▶ _SOURCE INFORMATION_
Content starts

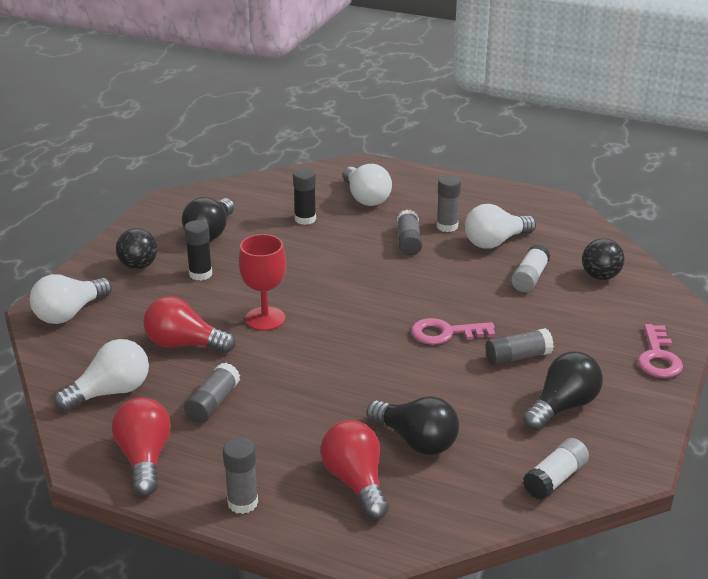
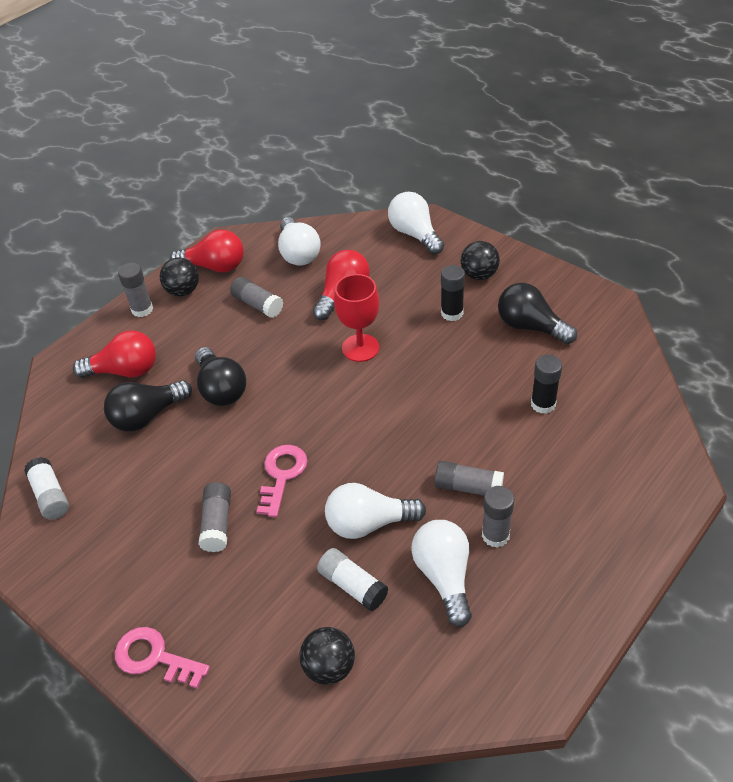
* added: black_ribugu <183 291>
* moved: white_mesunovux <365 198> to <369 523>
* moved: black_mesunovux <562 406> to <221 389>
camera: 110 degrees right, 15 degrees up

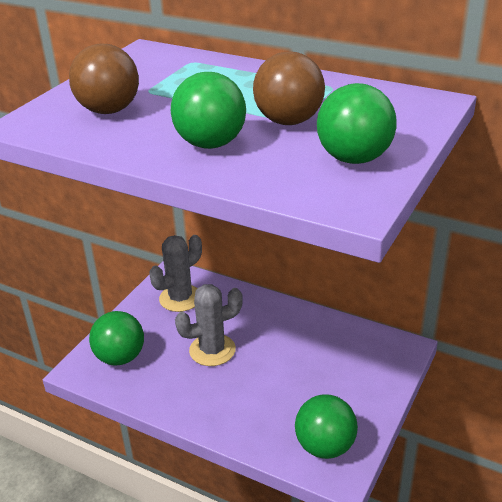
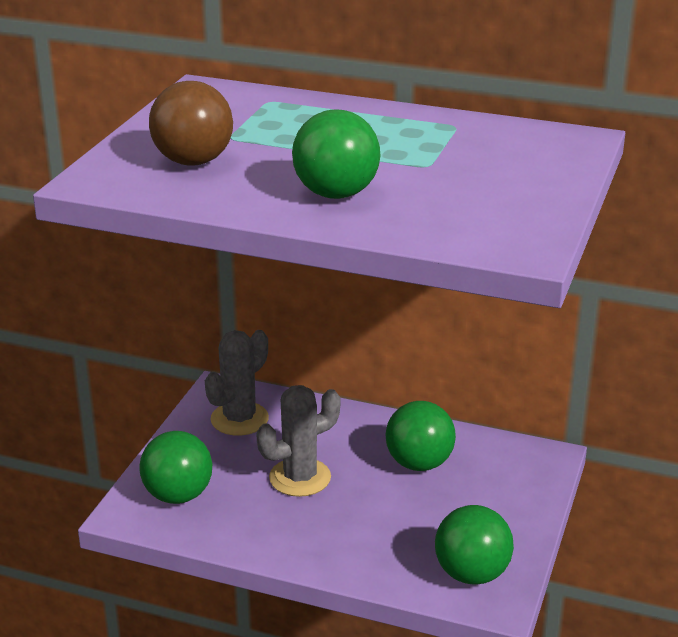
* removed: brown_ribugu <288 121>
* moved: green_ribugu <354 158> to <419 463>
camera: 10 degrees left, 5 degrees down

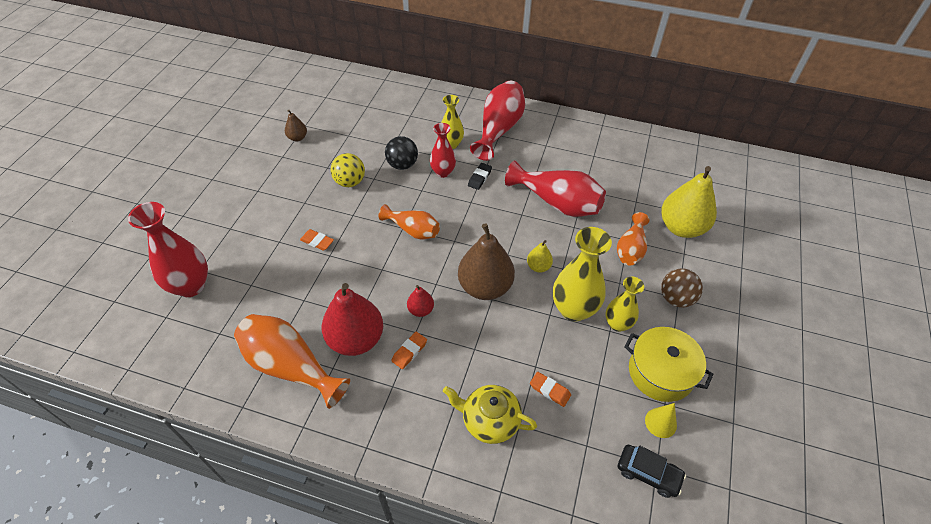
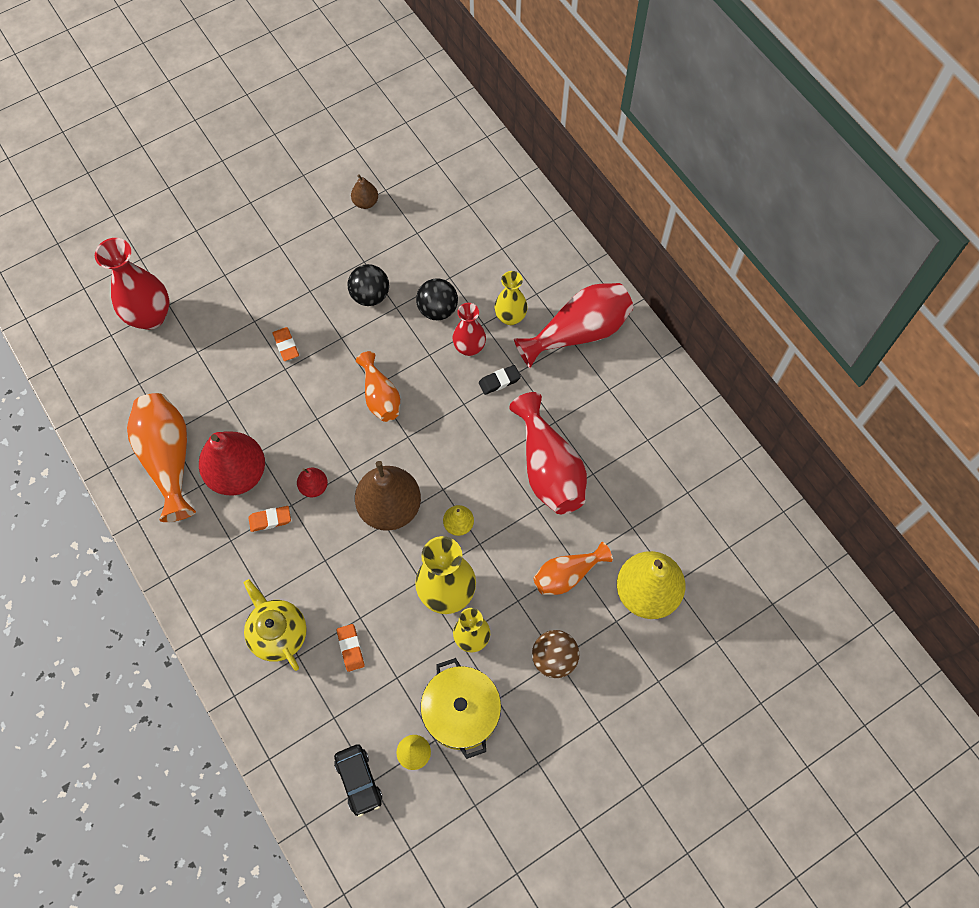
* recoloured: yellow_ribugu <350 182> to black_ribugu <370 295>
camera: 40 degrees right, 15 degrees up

Content ends

▶ _WHAT YOU ARE ASKED TO DO_
The data is to be restated word for word, with any pictures set aside.

▶ _REPLY_
* added: black_ribugu <183 291>
* moved: white_mesunovux <365 198> to <369 523>
* moved: black_mesunovux <562 406> to <221 389>
camera: 110 degrees right, 15 degrees up

* removed: brown_ribugu <288 121>
* moved: green_ribugu <354 158> to <419 463>
camera: 10 degrees left, 5 degrees down

* recoloured: yellow_ribugu <350 182> to black_ribugu <370 295>
camera: 40 degrees right, 15 degrees up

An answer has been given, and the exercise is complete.